- _THE TASK_: What you return should be the full listing, word for word, without a single image.

- _THE DATA_:
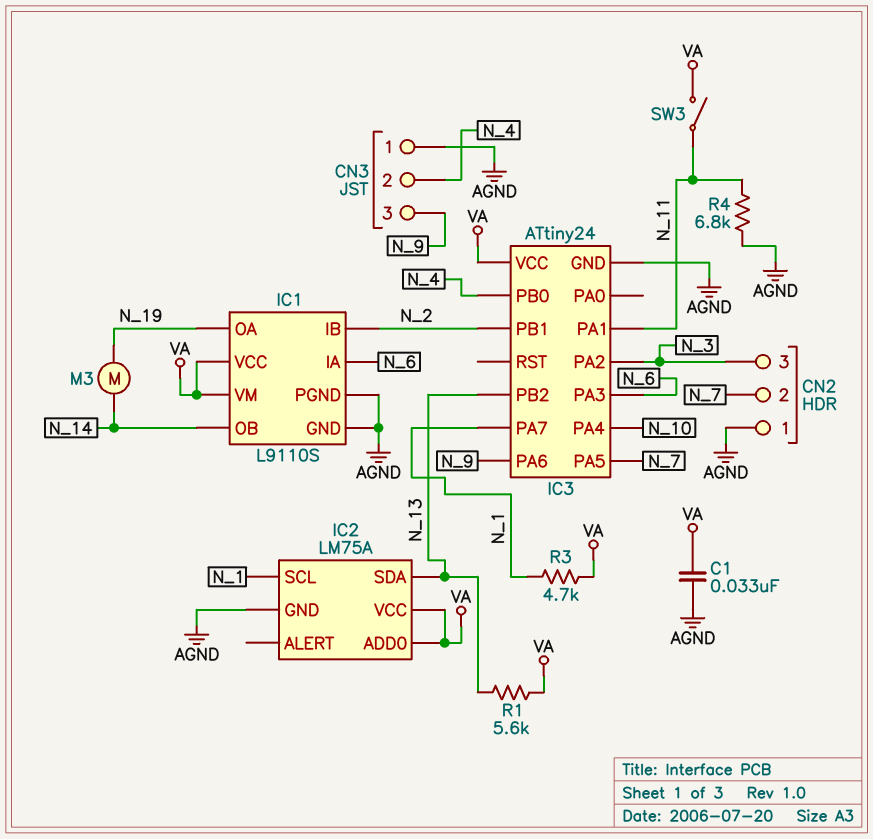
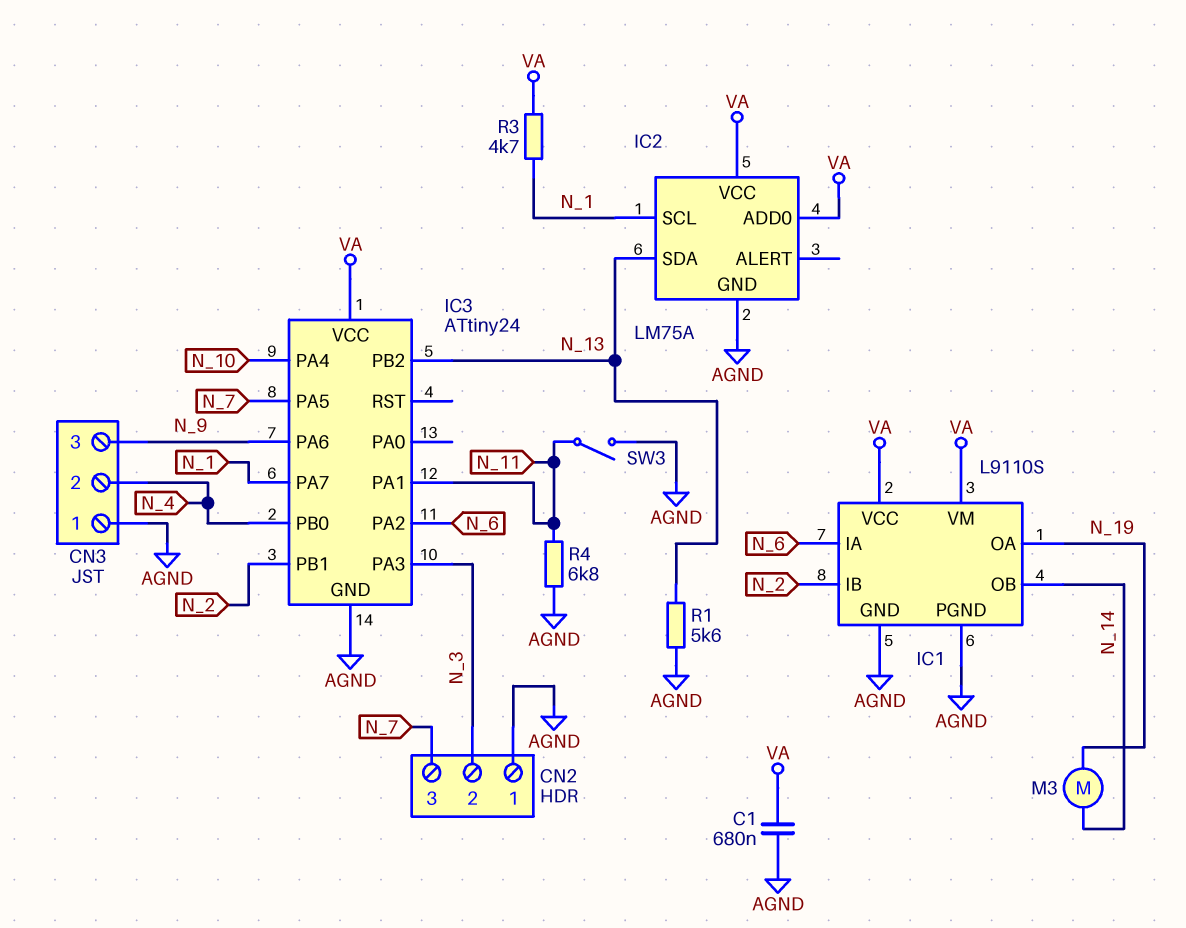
C1: 33nF (AGND, VA) -> 680nF (AGND, VA)
CN2 pin 2: N_7 -> N_3
CN2 pin 3: N_3 -> N_7
IC3 pin PA2: N_3 -> N_6
IC3 pin PA3: N_6 -> N_3
R1: 5.6k (N_13, VA) -> 5.6k (AGND, N_13)
SW3: switch (N_11, VA) -> switch (AGND, N_11)

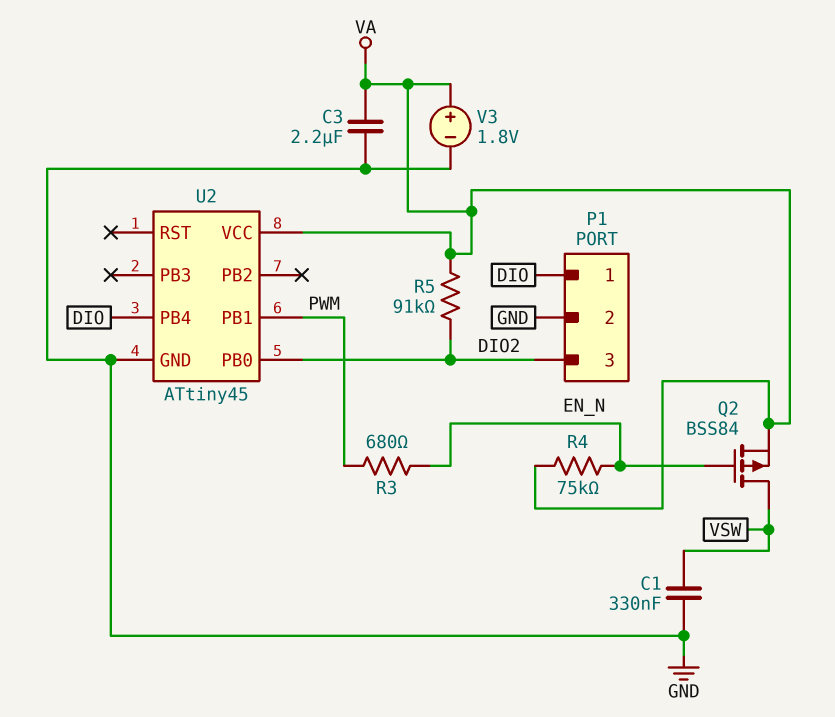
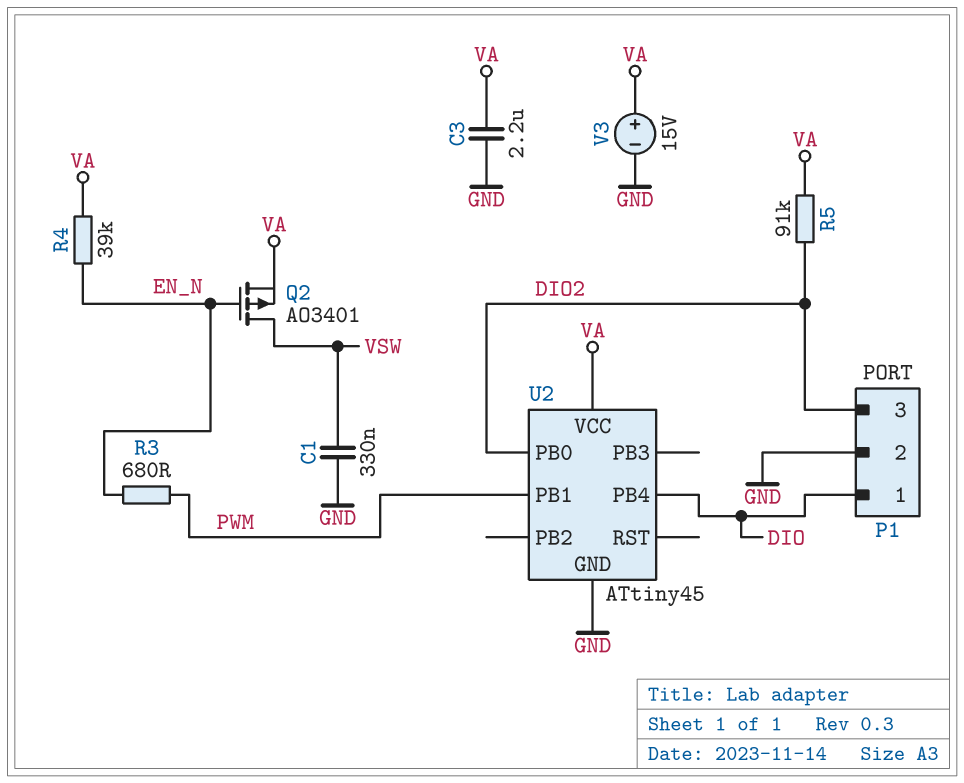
Q2: PMOS BSS84 (G EN_N, D VSW, S VA) -> PMOS AO3401 (G EN_N, D VSW, S VA)
R4: 75k (EN_N, VA) -> 39k (EN_N, VA)
V3: 1.8V (plus VA, minus GND) -> 15V (plus VA, minus GND)

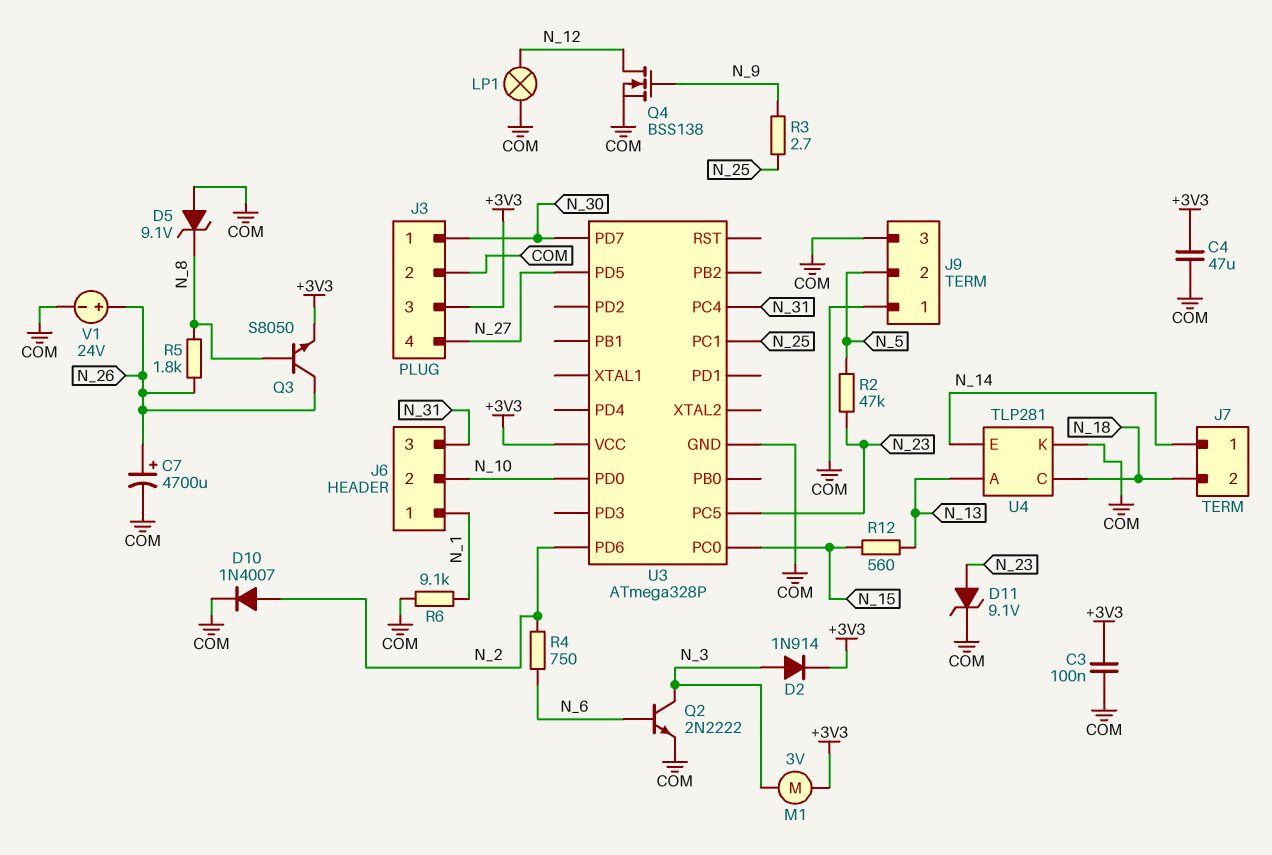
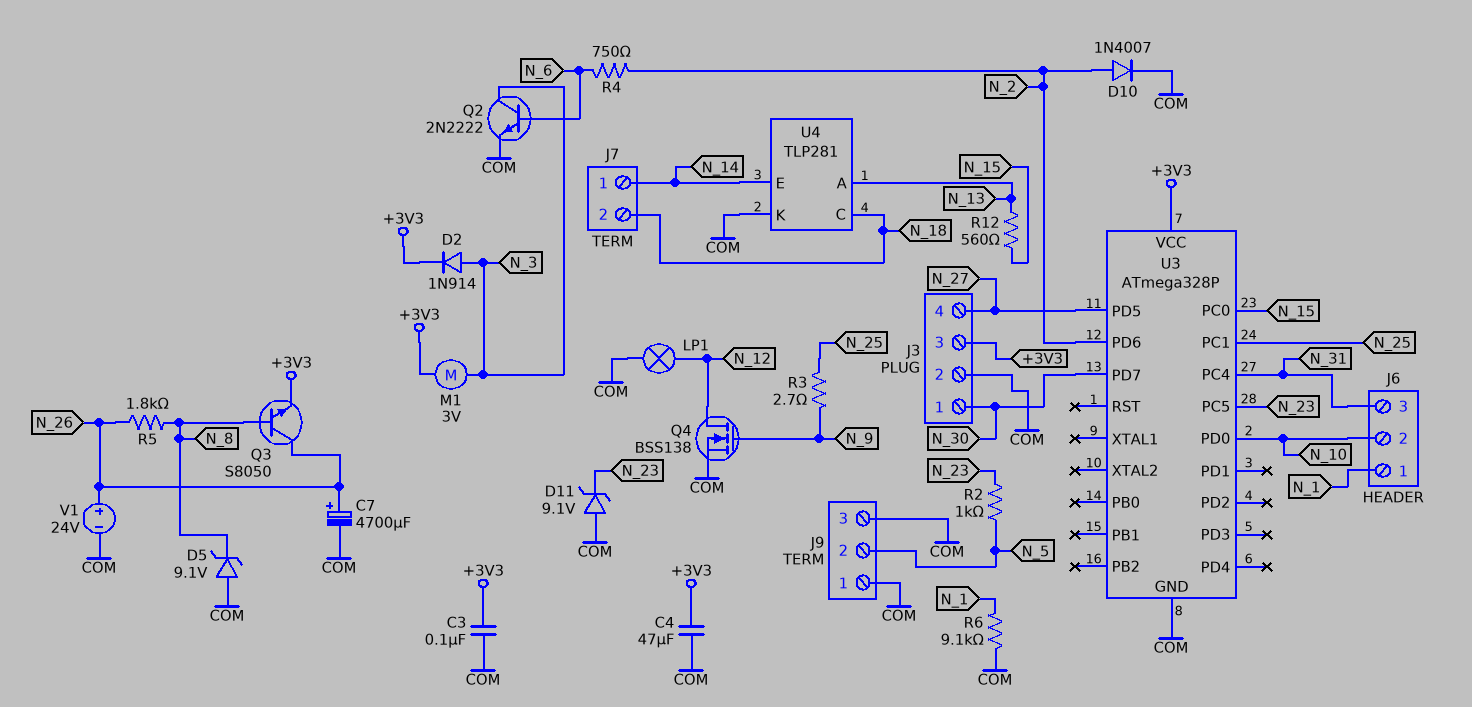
D11: zener 9.1V (A N_23, K COM) -> zener 9.1V (A COM, K N_23)
R2: 47k (N_5, N_23) -> 1k (N_5, N_23)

- _ANSWER TO THIS EXERCISE_:
C1: 33nF (AGND, VA) -> 680nF (AGND, VA)
CN2 pin 2: N_7 -> N_3
CN2 pin 3: N_3 -> N_7
IC3 pin PA2: N_3 -> N_6
IC3 pin PA3: N_6 -> N_3
R1: 5.6k (N_13, VA) -> 5.6k (AGND, N_13)
SW3: switch (N_11, VA) -> switch (AGND, N_11)

Q2: PMOS BSS84 (G EN_N, D VSW, S VA) -> PMOS AO3401 (G EN_N, D VSW, S VA)
R4: 75k (EN_N, VA) -> 39k (EN_N, VA)
V3: 1.8V (plus VA, minus GND) -> 15V (plus VA, minus GND)

D11: zener 9.1V (A N_23, K COM) -> zener 9.1V (A COM, K N_23)
R2: 47k (N_5, N_23) -> 1k (N_5, N_23)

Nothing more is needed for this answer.